[THE PROBLEM]: Starting at the line that holds "PIXELS pin DIN: TX -> D6" and stopping at the line that holds "LUX pin SDA: GP20 -> GP13", restate the records below word for word, with both of those lines included.

[Opening MATERIAL SUPPLIED section]

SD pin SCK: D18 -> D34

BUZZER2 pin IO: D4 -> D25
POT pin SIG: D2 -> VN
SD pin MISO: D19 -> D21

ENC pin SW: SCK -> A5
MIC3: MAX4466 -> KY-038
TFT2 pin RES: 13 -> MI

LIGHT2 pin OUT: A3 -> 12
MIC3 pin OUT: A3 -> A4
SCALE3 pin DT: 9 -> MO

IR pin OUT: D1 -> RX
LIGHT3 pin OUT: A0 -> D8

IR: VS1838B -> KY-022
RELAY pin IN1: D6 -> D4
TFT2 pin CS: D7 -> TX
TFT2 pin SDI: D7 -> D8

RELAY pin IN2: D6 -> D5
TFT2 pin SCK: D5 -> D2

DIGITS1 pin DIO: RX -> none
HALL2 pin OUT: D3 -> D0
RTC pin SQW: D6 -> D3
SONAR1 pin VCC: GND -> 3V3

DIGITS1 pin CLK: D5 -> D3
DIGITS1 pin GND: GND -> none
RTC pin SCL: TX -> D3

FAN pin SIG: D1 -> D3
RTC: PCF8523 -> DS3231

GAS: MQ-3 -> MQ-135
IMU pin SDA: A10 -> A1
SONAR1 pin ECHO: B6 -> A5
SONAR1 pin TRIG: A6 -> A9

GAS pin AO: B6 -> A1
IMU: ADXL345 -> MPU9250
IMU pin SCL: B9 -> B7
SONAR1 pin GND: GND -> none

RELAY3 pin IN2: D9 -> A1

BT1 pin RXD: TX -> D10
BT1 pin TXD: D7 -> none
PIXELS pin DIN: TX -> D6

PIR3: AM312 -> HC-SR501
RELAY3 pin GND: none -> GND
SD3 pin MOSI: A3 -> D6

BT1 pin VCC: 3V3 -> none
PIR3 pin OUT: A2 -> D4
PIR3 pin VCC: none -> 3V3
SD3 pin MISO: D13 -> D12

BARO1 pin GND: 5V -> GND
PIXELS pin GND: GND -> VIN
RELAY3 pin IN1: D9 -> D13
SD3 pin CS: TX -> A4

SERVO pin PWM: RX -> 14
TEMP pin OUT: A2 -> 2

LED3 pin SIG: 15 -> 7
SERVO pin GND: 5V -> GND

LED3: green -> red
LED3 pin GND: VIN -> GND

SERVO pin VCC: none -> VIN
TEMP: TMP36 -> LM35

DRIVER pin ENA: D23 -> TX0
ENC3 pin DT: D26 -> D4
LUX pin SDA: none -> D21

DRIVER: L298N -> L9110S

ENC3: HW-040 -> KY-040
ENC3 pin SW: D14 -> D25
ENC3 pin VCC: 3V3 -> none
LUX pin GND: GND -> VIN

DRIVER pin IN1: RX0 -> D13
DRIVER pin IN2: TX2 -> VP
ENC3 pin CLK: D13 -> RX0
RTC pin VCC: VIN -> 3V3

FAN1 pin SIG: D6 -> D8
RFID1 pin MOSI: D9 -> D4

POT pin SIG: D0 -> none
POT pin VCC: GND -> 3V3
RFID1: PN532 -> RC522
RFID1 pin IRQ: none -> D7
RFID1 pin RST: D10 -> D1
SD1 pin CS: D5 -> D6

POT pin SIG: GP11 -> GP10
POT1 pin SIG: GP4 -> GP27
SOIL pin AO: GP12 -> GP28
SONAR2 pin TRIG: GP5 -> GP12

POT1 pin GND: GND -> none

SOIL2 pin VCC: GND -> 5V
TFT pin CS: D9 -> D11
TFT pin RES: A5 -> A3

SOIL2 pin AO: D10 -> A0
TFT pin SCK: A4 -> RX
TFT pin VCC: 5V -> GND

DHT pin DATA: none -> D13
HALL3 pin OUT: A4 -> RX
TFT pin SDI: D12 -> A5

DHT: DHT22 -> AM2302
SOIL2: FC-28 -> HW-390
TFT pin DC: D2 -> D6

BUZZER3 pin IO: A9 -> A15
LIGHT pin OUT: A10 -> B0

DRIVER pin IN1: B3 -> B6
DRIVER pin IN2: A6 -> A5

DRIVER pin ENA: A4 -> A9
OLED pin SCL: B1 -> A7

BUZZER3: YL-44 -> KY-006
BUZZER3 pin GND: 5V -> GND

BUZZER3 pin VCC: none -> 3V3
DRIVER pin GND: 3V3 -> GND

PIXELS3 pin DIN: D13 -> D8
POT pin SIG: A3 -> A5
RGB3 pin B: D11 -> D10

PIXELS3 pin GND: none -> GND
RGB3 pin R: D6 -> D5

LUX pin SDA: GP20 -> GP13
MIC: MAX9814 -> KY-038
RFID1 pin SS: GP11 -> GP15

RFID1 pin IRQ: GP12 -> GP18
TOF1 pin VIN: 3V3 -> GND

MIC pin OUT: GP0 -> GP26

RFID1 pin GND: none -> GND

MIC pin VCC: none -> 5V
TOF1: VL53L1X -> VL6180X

[Closing MATERIAL SUPPLIED section]

[ANSWER TO THE PROBLEM]:
PIXELS pin DIN: TX -> D6

PIR3: AM312 -> HC-SR501
RELAY3 pin GND: none -> GND
SD3 pin MOSI: A3 -> D6

BT1 pin VCC: 3V3 -> none
PIR3 pin OUT: A2 -> D4
PIR3 pin VCC: none -> 3V3
SD3 pin MISO: D13 -> D12

BARO1 pin GND: 5V -> GND
PIXELS pin GND: GND -> VIN
RELAY3 pin IN1: D9 -> D13
SD3 pin CS: TX -> A4

SERVO pin PWM: RX -> 14
TEMP pin OUT: A2 -> 2

LED3 pin SIG: 15 -> 7
SERVO pin GND: 5V -> GND

LED3: green -> red
LED3 pin GND: VIN -> GND

SERVO pin VCC: none -> VIN
TEMP: TMP36 -> LM35

DRIVER pin ENA: D23 -> TX0
ENC3 pin DT: D26 -> D4
LUX pin SDA: none -> D21

DRIVER: L298N -> L9110S

ENC3: HW-040 -> KY-040
ENC3 pin SW: D14 -> D25
ENC3 pin VCC: 3V3 -> none
LUX pin GND: GND -> VIN

DRIVER pin IN1: RX0 -> D13
DRIVER pin IN2: TX2 -> VP
ENC3 pin CLK: D13 -> RX0
RTC pin VCC: VIN -> 3V3

FAN1 pin SIG: D6 -> D8
RFID1 pin MOSI: D9 -> D4

POT pin SIG: D0 -> none
POT pin VCC: GND -> 3V3
RFID1: PN532 -> RC522
RFID1 pin IRQ: none -> D7
RFID1 pin RST: D10 -> D1
SD1 pin CS: D5 -> D6

POT pin SIG: GP11 -> GP10
POT1 pin SIG: GP4 -> GP27
SOIL pin AO: GP12 -> GP28
SONAR2 pin TRIG: GP5 -> GP12

POT1 pin GND: GND -> none

SOIL2 pin VCC: GND -> 5V
TFT pin CS: D9 -> D11
TFT pin RES: A5 -> A3

SOIL2 pin AO: D10 -> A0
TFT pin SCK: A4 -> RX
TFT pin VCC: 5V -> GND

DHT pin DATA: none -> D13
HALL3 pin OUT: A4 -> RX
TFT pin SDI: D12 -> A5

DHT: DHT22 -> AM2302
SOIL2: FC-28 -> HW-390
TFT pin DC: D2 -> D6

BUZZER3 pin IO: A9 -> A15
LIGHT pin OUT: A10 -> B0

DRIVER pin IN1: B3 -> B6
DRIVER pin IN2: A6 -> A5

DRIVER pin ENA: A4 -> A9
OLED pin SCL: B1 -> A7

BUZZER3: YL-44 -> KY-006
BUZZER3 pin GND: 5V -> GND

BUZZER3 pin VCC: none -> 3V3
DRIVER pin GND: 3V3 -> GND

PIXELS3 pin DIN: D13 -> D8
POT pin SIG: A3 -> A5
RGB3 pin B: D11 -> D10

PIXELS3 pin GND: none -> GND
RGB3 pin R: D6 -> D5

LUX pin SDA: GP20 -> GP13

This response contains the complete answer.